# WORK ITEM:
Among the entries below, please repeat exactly and only the lines from the line containing "yellow brick C1 level" to the line containing "pink plate I11", both lines included.

# Collected data entries:
= Beginning of Section =

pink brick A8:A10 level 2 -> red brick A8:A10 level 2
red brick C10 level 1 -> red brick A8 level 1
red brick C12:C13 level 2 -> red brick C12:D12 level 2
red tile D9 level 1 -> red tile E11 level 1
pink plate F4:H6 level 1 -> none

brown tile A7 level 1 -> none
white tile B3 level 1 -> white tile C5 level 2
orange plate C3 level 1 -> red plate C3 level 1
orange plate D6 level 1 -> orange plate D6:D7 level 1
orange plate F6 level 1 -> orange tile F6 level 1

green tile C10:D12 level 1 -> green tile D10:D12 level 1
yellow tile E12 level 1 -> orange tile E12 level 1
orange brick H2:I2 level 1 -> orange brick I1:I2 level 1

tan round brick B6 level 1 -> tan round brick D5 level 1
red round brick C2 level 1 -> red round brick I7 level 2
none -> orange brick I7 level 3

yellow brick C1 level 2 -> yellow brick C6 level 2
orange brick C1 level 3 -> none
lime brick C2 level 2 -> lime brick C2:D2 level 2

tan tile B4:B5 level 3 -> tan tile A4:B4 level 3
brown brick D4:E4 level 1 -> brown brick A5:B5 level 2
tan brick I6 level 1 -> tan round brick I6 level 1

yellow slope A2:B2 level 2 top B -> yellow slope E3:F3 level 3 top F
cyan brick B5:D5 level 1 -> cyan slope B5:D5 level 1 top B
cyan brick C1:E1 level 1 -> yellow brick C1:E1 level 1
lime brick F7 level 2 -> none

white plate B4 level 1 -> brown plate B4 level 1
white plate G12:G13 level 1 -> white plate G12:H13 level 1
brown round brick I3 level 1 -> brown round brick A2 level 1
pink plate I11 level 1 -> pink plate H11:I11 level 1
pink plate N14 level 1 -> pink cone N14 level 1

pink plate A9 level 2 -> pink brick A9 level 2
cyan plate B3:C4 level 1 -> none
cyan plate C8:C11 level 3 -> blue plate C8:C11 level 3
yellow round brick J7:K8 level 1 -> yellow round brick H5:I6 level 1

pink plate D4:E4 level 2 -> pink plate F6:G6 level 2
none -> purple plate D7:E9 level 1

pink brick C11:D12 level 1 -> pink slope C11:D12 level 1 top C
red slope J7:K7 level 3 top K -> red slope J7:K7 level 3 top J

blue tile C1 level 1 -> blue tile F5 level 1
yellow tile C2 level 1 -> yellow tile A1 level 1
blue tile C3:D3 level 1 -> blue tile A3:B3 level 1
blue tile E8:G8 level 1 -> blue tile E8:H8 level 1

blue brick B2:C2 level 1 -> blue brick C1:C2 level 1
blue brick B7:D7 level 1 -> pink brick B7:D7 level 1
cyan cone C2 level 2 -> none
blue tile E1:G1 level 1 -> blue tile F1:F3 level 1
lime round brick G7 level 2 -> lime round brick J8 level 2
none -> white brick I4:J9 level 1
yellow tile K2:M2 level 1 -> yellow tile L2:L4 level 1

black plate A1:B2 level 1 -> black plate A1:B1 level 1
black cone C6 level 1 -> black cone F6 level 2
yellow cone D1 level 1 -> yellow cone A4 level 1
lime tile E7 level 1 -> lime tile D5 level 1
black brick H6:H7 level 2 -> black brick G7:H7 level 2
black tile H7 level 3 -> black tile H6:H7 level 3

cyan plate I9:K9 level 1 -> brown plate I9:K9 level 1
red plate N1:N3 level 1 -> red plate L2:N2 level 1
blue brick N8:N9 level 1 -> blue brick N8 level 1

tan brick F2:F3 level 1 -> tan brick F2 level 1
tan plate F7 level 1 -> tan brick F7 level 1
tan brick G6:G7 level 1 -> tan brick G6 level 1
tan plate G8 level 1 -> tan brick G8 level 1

= End of Section =

# OUTPUT FOR THIS EXERCISE:
yellow brick C1 level 2 -> yellow brick C6 level 2
orange brick C1 level 3 -> none
lime brick C2 level 2 -> lime brick C2:D2 level 2

tan tile B4:B5 level 3 -> tan tile A4:B4 level 3
brown brick D4:E4 level 1 -> brown brick A5:B5 level 2
tan brick I6 level 1 -> tan round brick I6 level 1

yellow slope A2:B2 level 2 top B -> yellow slope E3:F3 level 3 top F
cyan brick B5:D5 level 1 -> cyan slope B5:D5 level 1 top B
cyan brick C1:E1 level 1 -> yellow brick C1:E1 level 1
lime brick F7 level 2 -> none

white plate B4 level 1 -> brown plate B4 level 1
white plate G12:G13 level 1 -> white plate G12:H13 level 1
brown round brick I3 level 1 -> brown round brick A2 level 1
pink plate I11 level 1 -> pink plate H11:I11 level 1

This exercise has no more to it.